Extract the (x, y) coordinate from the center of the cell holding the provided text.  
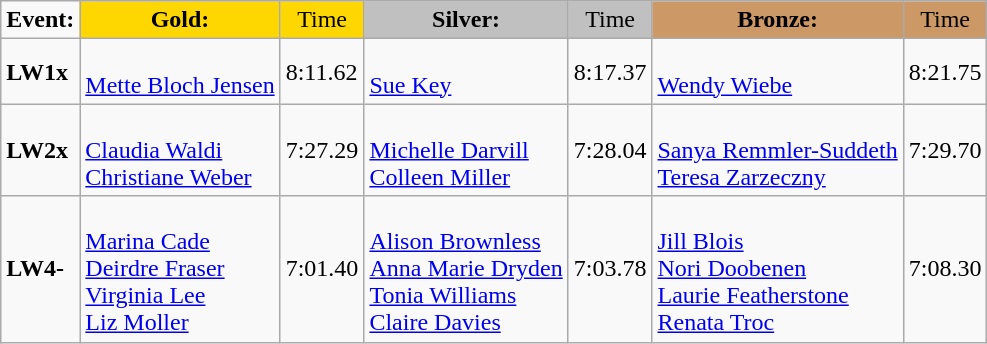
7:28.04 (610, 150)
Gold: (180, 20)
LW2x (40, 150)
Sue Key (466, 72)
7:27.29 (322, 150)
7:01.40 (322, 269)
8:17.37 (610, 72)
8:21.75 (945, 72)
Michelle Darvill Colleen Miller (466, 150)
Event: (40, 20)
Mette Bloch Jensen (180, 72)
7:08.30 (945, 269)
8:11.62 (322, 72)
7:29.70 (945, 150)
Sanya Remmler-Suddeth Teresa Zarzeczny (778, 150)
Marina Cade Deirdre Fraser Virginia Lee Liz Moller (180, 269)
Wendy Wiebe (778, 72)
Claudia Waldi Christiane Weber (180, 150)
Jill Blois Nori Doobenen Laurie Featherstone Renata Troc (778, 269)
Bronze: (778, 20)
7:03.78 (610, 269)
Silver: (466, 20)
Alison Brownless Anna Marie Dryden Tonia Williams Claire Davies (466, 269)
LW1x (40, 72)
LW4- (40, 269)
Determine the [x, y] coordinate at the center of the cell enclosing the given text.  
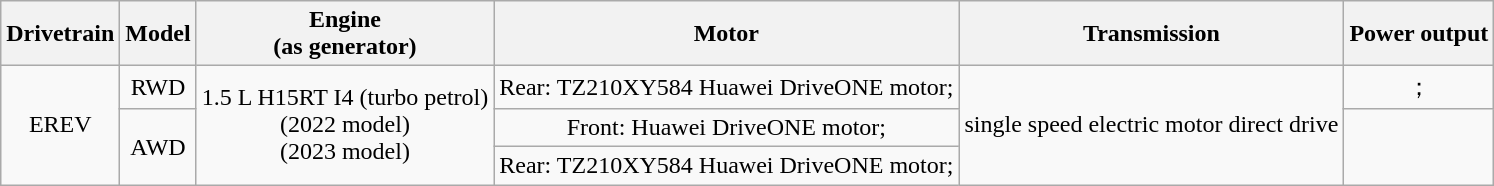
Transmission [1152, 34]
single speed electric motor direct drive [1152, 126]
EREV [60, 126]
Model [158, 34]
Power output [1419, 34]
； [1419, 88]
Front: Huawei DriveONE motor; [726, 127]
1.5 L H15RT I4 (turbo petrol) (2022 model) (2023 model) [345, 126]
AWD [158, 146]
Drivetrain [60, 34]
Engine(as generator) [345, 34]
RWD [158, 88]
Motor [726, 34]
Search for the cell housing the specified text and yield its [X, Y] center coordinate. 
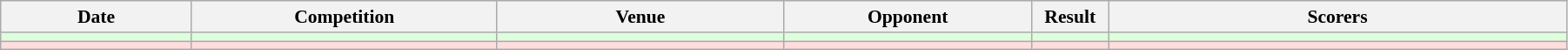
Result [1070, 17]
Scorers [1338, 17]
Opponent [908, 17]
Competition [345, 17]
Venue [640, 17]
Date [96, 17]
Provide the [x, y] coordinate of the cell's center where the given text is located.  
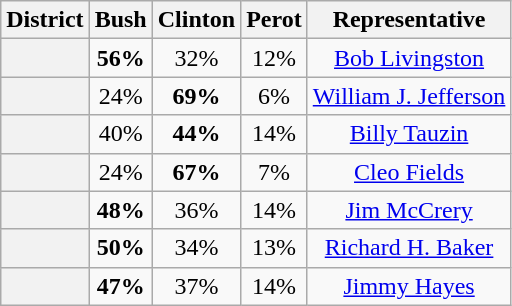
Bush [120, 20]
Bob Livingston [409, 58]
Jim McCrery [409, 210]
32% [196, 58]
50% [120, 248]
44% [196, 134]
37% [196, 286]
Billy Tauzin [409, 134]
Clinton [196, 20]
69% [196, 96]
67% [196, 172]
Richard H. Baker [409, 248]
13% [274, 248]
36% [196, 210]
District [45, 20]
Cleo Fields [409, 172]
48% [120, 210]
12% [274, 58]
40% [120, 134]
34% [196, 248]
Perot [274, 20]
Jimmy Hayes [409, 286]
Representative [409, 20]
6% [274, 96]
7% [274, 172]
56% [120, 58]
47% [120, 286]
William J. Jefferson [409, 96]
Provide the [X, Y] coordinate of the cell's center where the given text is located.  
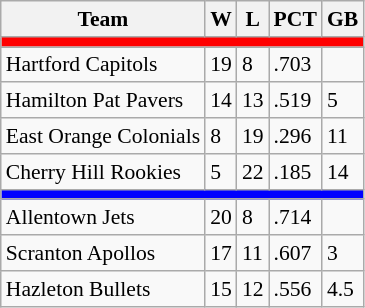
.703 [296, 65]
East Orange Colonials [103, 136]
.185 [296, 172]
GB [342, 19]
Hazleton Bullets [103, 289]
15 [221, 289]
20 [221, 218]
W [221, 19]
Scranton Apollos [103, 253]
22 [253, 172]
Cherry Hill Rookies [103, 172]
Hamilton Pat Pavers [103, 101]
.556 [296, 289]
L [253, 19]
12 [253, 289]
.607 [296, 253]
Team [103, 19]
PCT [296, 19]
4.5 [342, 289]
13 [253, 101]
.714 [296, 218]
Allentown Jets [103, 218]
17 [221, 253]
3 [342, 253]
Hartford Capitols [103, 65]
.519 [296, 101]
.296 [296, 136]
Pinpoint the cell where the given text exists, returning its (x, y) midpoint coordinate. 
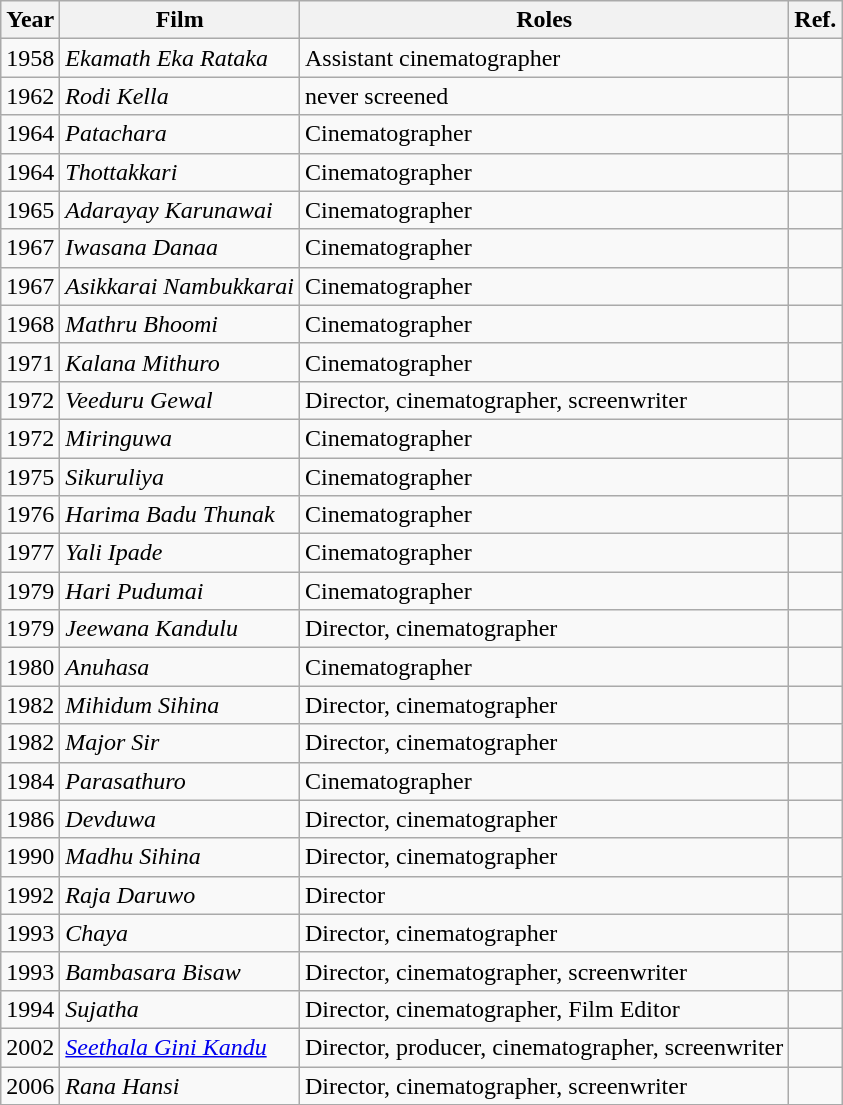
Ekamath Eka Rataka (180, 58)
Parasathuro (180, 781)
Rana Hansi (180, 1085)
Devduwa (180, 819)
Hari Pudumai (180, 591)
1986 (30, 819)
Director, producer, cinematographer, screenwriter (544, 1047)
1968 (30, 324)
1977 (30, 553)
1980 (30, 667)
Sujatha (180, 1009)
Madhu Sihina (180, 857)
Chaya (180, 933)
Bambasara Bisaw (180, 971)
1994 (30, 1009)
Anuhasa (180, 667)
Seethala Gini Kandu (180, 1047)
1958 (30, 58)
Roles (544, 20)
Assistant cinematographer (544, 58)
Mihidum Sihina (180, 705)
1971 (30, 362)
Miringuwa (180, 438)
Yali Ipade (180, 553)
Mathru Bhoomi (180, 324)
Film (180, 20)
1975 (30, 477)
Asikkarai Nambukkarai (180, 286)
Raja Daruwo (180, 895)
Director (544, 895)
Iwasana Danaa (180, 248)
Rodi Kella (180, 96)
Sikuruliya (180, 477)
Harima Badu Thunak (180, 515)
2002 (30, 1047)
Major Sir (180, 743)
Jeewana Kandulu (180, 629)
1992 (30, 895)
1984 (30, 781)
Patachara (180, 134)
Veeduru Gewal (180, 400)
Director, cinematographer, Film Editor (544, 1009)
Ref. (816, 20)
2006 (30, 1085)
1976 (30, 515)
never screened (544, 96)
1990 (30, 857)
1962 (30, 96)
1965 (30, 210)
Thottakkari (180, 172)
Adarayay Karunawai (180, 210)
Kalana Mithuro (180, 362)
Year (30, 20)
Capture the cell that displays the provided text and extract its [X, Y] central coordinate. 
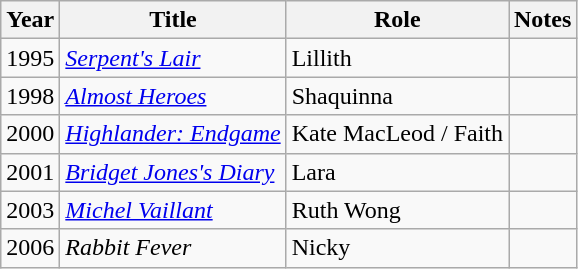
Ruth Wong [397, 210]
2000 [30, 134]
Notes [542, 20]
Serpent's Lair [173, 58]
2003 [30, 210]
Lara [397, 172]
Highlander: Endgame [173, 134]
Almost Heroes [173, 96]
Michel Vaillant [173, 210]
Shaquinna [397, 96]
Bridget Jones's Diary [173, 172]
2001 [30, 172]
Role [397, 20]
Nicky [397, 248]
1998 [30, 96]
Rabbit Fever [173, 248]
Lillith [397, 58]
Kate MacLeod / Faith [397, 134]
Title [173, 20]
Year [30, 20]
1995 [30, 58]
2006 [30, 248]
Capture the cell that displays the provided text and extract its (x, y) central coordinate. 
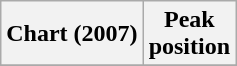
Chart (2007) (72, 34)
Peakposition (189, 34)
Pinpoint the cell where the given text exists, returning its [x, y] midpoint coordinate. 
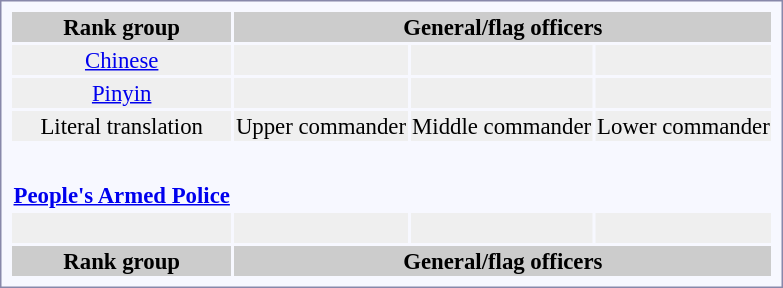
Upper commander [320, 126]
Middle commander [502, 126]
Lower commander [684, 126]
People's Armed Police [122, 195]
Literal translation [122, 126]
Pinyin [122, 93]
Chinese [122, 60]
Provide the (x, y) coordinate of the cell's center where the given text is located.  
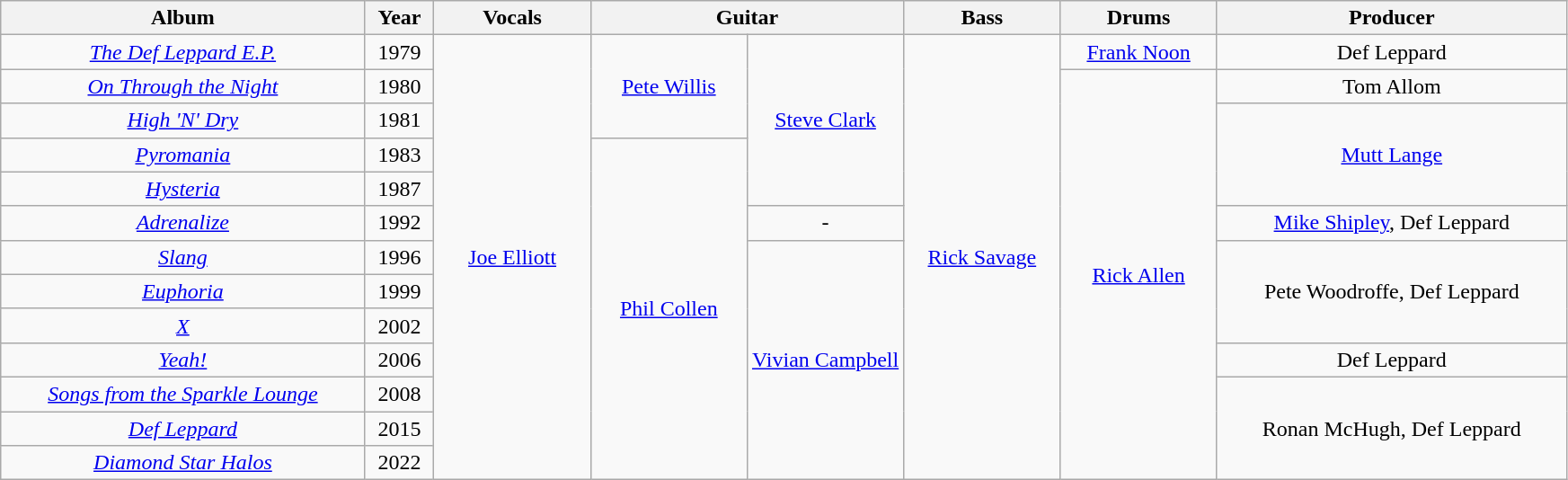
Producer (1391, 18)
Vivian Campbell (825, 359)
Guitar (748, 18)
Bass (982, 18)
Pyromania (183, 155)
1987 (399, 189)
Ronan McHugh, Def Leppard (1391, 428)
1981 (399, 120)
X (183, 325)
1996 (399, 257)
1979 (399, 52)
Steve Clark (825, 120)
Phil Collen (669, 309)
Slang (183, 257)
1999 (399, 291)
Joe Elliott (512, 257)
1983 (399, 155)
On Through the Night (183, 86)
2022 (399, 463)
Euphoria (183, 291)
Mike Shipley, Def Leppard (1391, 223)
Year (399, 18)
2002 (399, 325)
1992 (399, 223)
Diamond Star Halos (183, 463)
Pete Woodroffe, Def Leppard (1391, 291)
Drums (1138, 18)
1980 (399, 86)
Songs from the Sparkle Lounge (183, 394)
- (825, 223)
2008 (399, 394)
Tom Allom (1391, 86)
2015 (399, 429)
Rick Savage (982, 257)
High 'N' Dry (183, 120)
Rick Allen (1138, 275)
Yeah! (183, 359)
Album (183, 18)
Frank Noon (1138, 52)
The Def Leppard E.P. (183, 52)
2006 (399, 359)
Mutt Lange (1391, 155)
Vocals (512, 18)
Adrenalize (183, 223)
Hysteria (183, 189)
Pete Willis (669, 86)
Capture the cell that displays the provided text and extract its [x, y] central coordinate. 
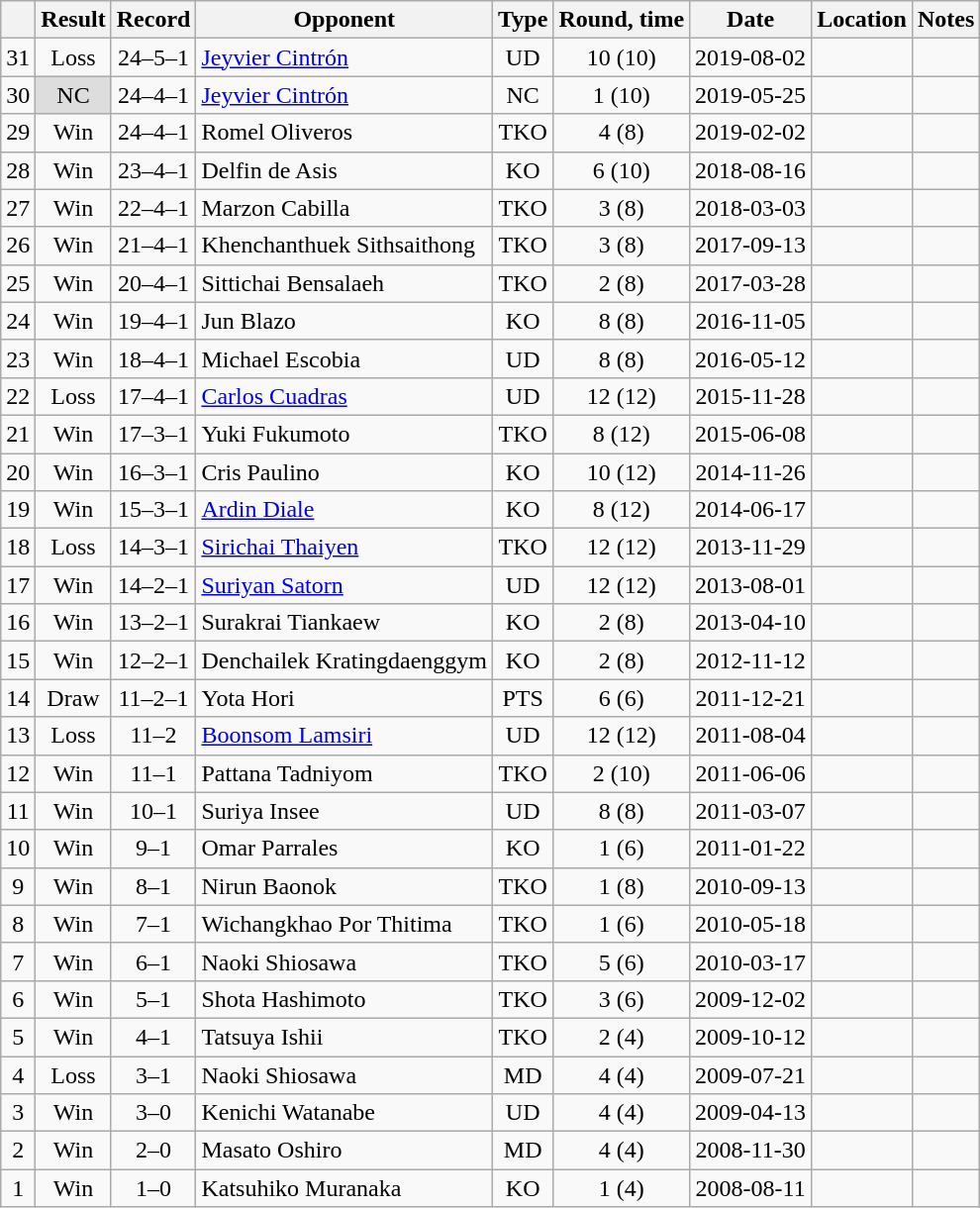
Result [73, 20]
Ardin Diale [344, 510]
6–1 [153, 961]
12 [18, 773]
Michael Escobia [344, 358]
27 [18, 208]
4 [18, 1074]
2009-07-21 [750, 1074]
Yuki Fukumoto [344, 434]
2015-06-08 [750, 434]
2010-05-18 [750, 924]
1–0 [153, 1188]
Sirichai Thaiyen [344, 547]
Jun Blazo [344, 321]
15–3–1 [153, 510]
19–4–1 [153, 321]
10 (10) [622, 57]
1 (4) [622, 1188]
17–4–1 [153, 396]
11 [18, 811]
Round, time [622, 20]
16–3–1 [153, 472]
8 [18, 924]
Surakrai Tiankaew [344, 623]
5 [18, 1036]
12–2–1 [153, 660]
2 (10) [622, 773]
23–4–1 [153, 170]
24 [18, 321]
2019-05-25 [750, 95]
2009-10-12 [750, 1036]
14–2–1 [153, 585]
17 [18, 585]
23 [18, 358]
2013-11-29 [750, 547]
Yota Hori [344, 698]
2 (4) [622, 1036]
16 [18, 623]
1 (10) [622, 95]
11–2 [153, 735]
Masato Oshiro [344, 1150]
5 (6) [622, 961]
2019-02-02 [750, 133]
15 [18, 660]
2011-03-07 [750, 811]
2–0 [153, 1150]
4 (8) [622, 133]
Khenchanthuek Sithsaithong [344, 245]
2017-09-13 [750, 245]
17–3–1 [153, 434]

▶ Exercise description: Reproduce the lines of the material above without any change, from the line with "Upper commander [320, 126]" to the line with "Provide the (x, y)", including both of those lines.

▶ Solution for this task:
Upper commander [320, 126]
Middle commander [502, 126]
Lower commander [684, 126]
People's Armed Police [122, 195]
Literal translation [122, 126]
Pinyin [122, 93]
Chinese [122, 60]
Provide the (x, y) coordinate of the cell's center where the given text is located.  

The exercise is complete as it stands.